WORK TO BE COMPLETED: Would you please copy each line below that includes the string "banana"?

STORED DATA:
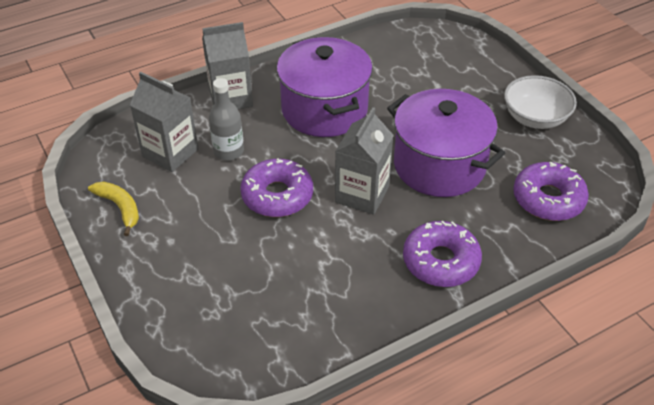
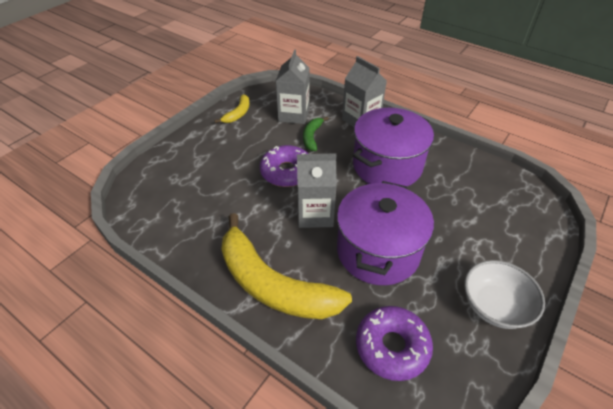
camera: 65 degrees right, 0 degrees up
grey bottle [209,78,244,160] -> green banana [303,116,329,151]
purple donut [403,221,482,287] -> yellow banana [221,213,352,319]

SOLUTION TO THE PROBLEM:
grey bottle [209,78,244,160] -> green banana [303,116,329,151]
purple donut [403,221,482,287] -> yellow banana [221,213,352,319]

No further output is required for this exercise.